◆ **What needs to be done**:
Copy the data below exactly. Any pictures in it should be omitted.

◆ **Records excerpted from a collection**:
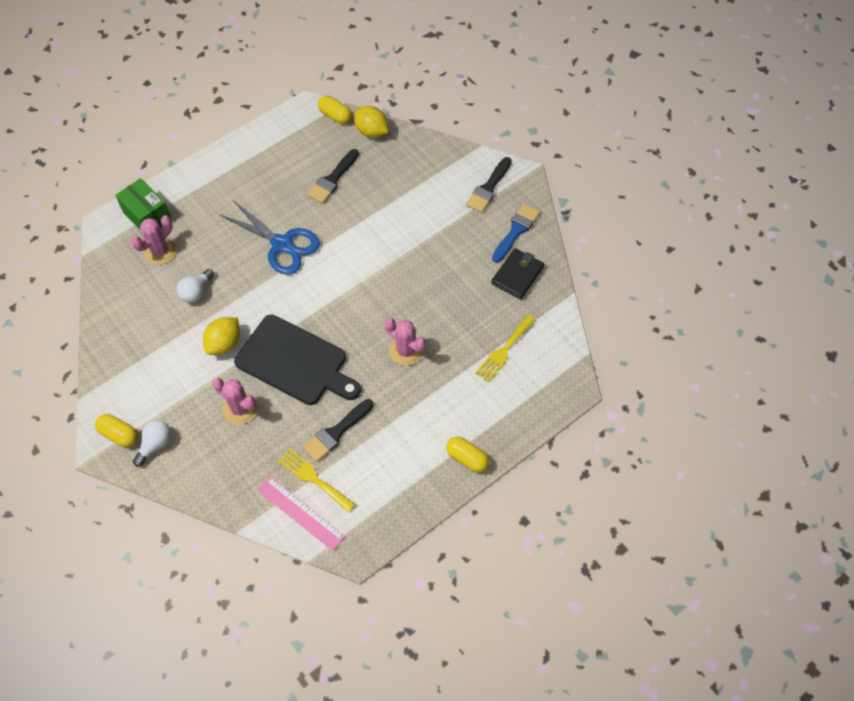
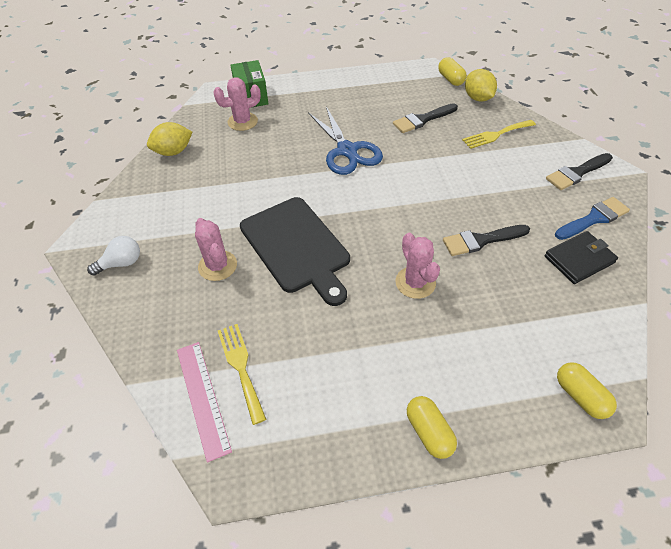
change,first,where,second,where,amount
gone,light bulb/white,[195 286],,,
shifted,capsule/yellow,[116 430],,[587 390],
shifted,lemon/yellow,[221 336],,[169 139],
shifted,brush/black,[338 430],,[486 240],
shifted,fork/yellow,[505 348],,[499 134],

◆ **Exercise response**:
change,first,where,second,where,amount
gone,light bulb/white,[195 286],,,
shifted,capsule/yellow,[116 430],,[587 390],
shifted,lemon/yellow,[221 336],,[169 139],
shifted,brush/black,[338 430],,[486 240],
shifted,fork/yellow,[505 348],,[499 134],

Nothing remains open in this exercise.